**INFORMATION SHOWN:**
**********

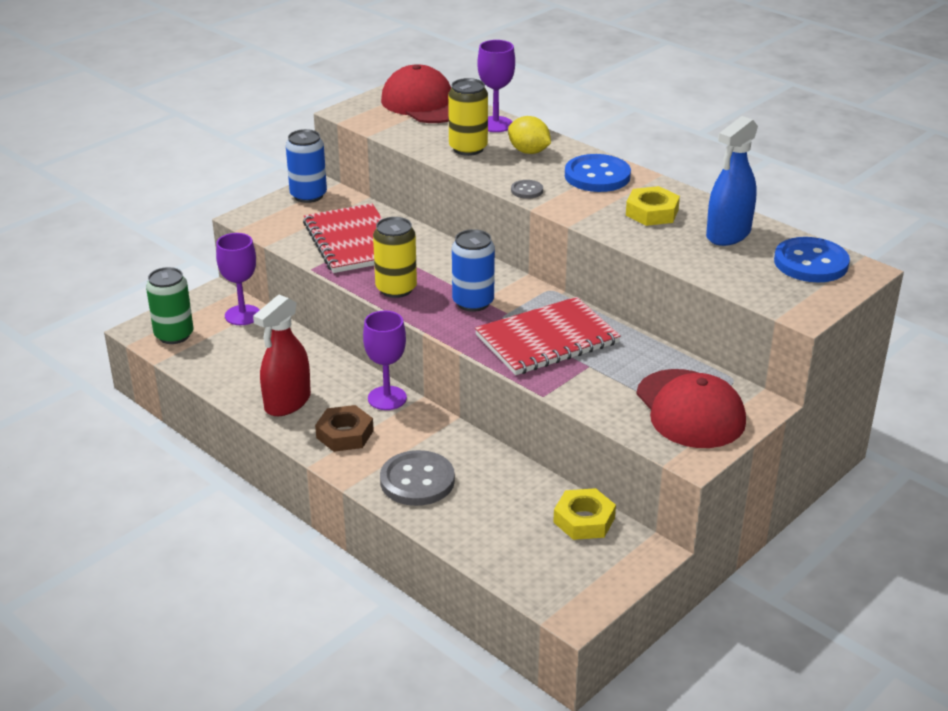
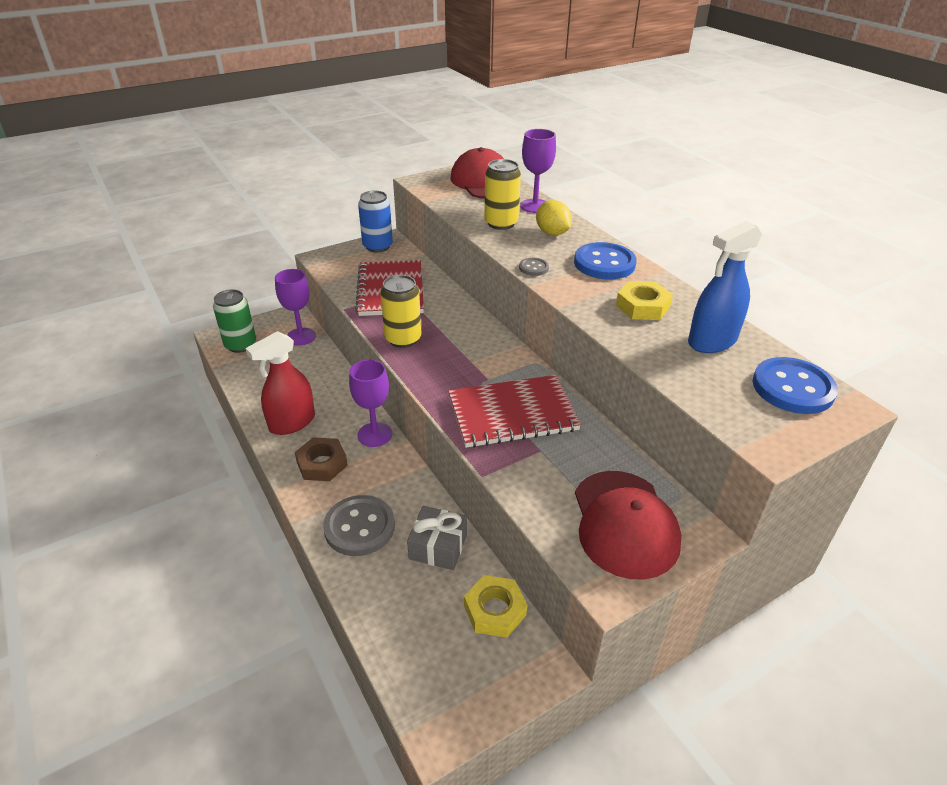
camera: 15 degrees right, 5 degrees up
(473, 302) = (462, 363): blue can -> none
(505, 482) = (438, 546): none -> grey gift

**********

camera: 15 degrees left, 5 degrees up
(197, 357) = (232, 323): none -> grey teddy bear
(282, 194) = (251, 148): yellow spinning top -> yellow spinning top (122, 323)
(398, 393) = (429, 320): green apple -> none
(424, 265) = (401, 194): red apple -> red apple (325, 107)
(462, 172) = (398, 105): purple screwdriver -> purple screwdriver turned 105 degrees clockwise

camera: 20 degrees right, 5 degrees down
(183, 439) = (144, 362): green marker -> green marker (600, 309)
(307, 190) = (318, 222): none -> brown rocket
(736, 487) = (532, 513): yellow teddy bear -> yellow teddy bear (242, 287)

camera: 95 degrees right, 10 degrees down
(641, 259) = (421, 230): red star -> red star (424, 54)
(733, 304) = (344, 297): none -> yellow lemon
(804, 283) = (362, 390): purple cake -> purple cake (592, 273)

**********

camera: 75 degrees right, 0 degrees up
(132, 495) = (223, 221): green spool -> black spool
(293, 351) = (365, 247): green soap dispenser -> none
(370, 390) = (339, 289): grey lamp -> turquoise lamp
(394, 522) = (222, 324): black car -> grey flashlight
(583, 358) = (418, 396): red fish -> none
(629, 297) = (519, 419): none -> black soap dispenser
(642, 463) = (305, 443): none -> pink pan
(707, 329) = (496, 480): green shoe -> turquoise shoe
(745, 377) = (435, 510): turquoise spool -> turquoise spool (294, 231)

**********

**BRIEF:** Please state how many lines in the material above include the word "green". Nothing but the number is wanted.

**RESPONSE TO THE TASK:** 5